(ACTIVITY) Go over the records and copy every line with the string "heart".

Image change detection data
☆ ☆ ☆
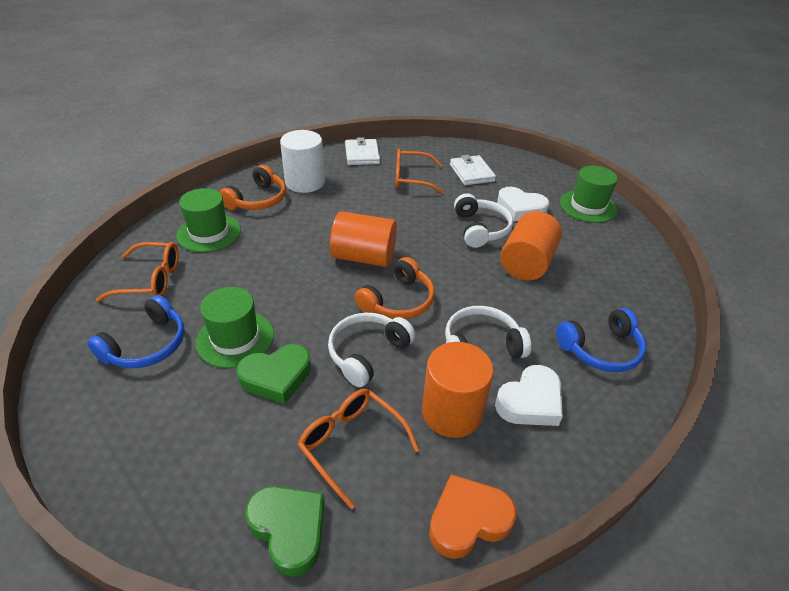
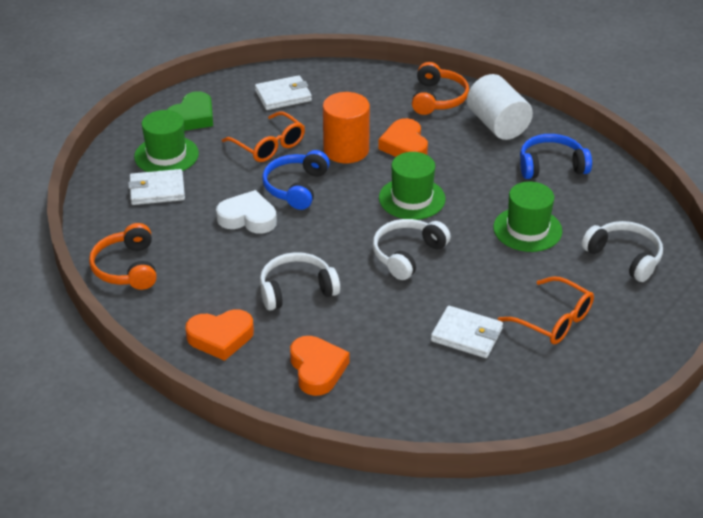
green heart: 2 -> 1
orange cylinder: 3 -> 1
orange glasses: 3 -> 2
orange heart: 1 -> 3
white heart: 2 -> 1
white wallet: 2 -> 3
☆ ☆ ☆
(RESULT OF THE EXERCISE)
green heart: 2 -> 1
orange heart: 1 -> 3
white heart: 2 -> 1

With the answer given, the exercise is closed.